----- MATERIAL PROVIDED

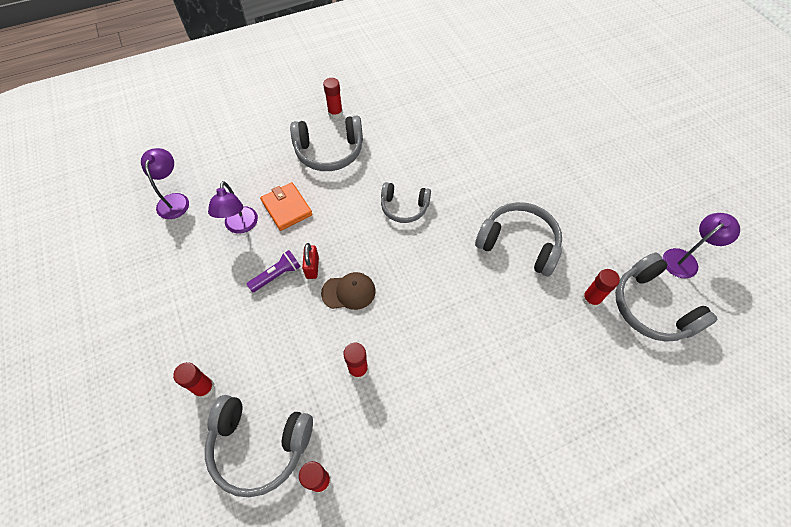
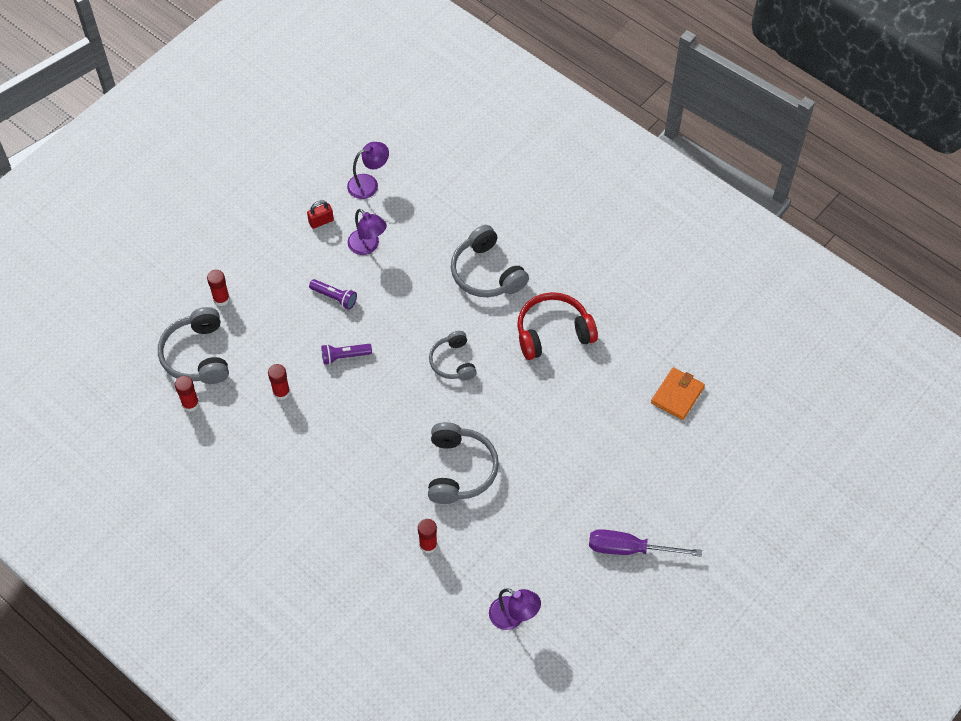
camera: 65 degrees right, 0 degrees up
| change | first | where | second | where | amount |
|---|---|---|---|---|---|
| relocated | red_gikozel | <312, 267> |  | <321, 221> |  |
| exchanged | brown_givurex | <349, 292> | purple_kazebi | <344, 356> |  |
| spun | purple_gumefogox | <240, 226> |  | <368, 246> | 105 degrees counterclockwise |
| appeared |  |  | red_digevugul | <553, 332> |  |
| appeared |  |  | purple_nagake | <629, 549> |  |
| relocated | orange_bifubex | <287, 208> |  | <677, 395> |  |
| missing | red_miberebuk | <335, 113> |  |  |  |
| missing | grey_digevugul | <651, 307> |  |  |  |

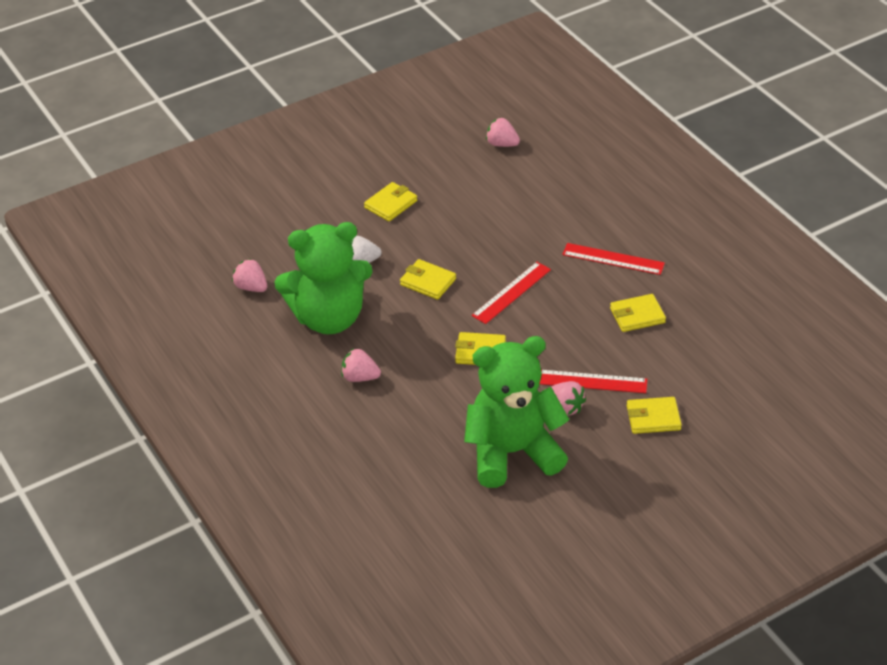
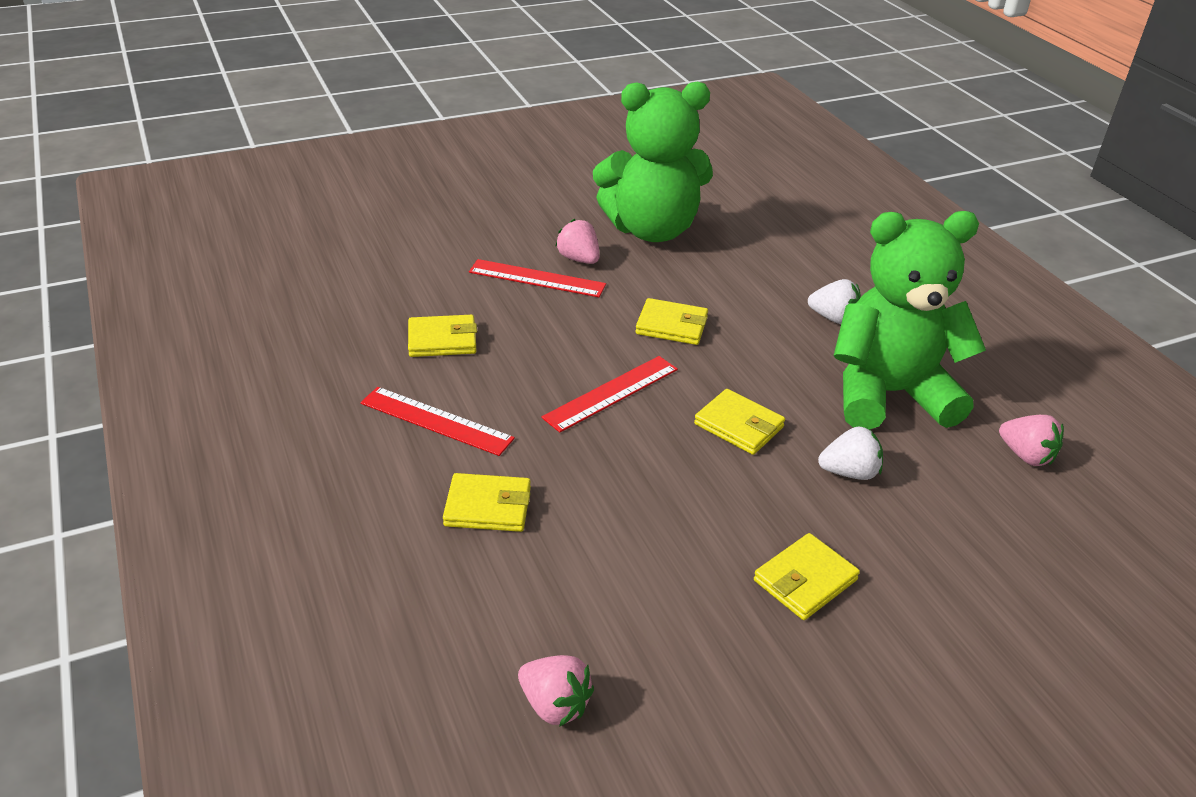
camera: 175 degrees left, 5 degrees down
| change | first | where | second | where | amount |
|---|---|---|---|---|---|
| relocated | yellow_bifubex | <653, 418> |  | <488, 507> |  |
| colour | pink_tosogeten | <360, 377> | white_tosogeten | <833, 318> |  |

----------

* _ACTIVITY_
Make an exact copy of the listing, with no images in it.

* _YOUR SOLUTION_
camera: 65 degrees right, 0 degrees up
| change | first | where | second | where | amount |
|---|---|---|---|---|---|
| relocated | red_gikozel | <312, 267> |  | <321, 221> |  |
| exchanged | brown_givurex | <349, 292> | purple_kazebi | <344, 356> |  |
| spun | purple_gumefogox | <240, 226> |  | <368, 246> | 105 degrees counterclockwise |
| appeared |  |  | red_digevugul | <553, 332> |  |
| appeared |  |  | purple_nagake | <629, 549> |  |
| relocated | orange_bifubex | <287, 208> |  | <677, 395> |  |
| missing | red_miberebuk | <335, 113> |  |  |  |
| missing | grey_digevugul | <651, 307> |  |  |  |

camera: 175 degrees left, 5 degrees down
| change | first | where | second | where | amount |
|---|---|---|---|---|---|
| relocated | yellow_bifubex | <653, 418> |  | <488, 507> |  |
| colour | pink_tosogeten | <360, 377> | white_tosogeten | <833, 318> |  |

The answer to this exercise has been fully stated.